Data for review:
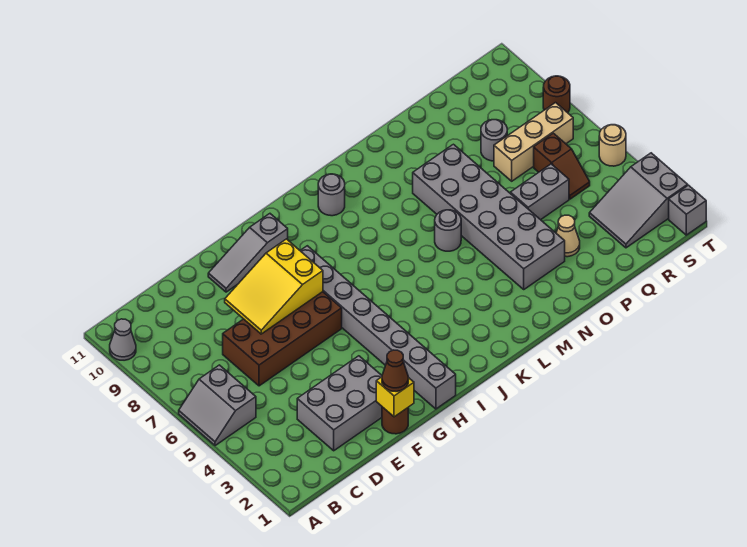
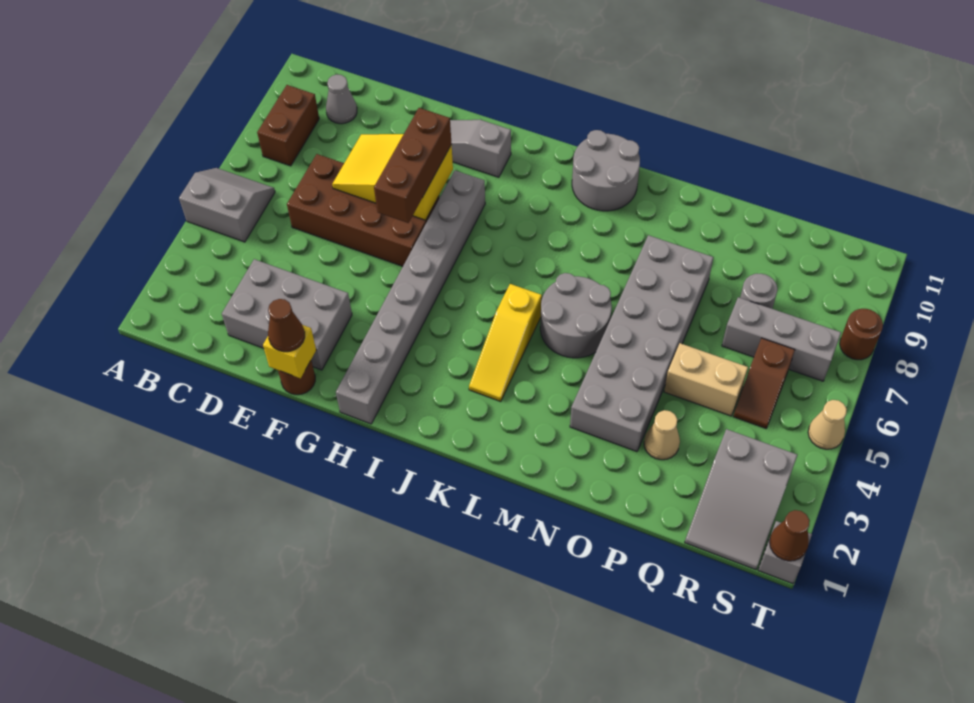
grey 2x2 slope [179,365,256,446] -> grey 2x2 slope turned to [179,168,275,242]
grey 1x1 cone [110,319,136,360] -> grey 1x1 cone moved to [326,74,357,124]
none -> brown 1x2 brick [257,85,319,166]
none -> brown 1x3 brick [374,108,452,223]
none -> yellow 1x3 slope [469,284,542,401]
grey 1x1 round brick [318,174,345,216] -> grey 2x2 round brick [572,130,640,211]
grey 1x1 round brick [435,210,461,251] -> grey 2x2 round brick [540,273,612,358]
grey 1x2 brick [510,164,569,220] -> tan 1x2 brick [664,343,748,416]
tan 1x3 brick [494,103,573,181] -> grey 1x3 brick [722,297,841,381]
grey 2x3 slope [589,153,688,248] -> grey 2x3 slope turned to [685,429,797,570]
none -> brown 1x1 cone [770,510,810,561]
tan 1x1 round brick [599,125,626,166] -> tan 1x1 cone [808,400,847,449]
...
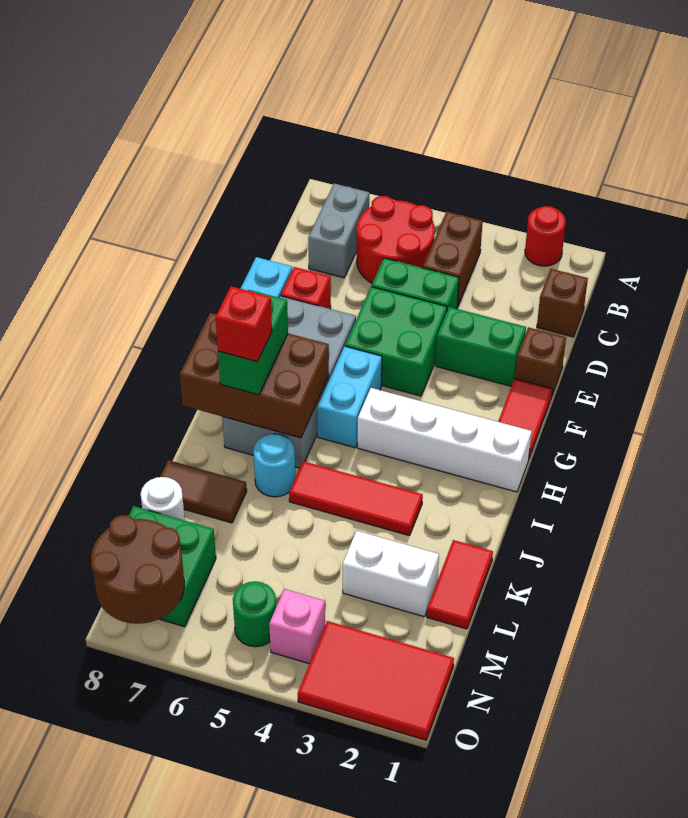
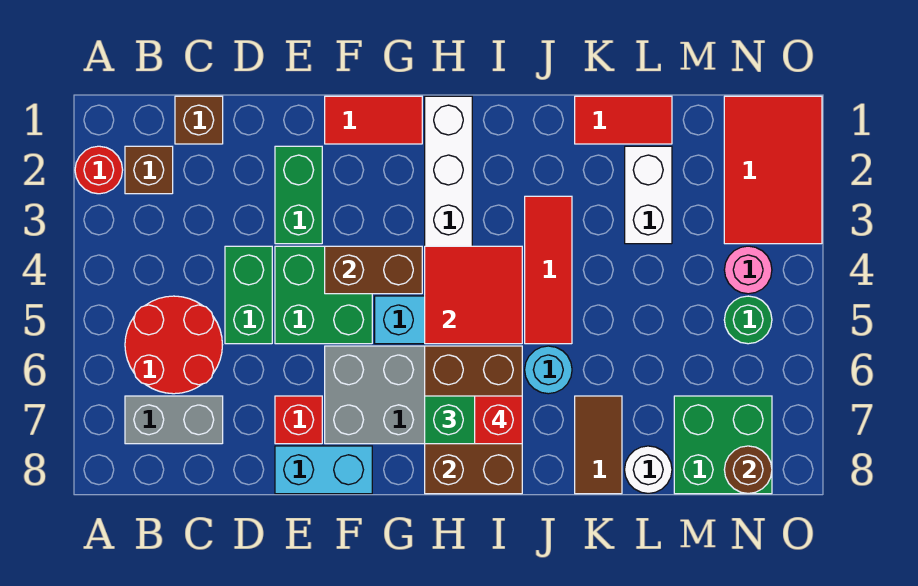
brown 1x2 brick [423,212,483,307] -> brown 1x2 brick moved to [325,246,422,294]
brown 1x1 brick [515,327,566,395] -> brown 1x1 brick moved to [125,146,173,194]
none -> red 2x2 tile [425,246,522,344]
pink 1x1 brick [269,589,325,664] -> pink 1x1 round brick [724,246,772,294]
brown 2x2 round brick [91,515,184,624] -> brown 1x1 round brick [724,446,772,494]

Required action:
Write out exactly the lines that fall from the line with "none -> yellow 1x3 slope [469,284,542,401]" to the line with "none -> brown 1x1 cone [770,510,810,561]" in the records above, keeping both ends.

Solved problem:
none -> yellow 1x3 slope [469,284,542,401]
grey 1x1 round brick [318,174,345,216] -> grey 2x2 round brick [572,130,640,211]
grey 1x1 round brick [435,210,461,251] -> grey 2x2 round brick [540,273,612,358]
grey 1x2 brick [510,164,569,220] -> tan 1x2 brick [664,343,748,416]
tan 1x3 brick [494,103,573,181] -> grey 1x3 brick [722,297,841,381]
grey 2x3 slope [589,153,688,248] -> grey 2x3 slope turned to [685,429,797,570]
none -> brown 1x1 cone [770,510,810,561]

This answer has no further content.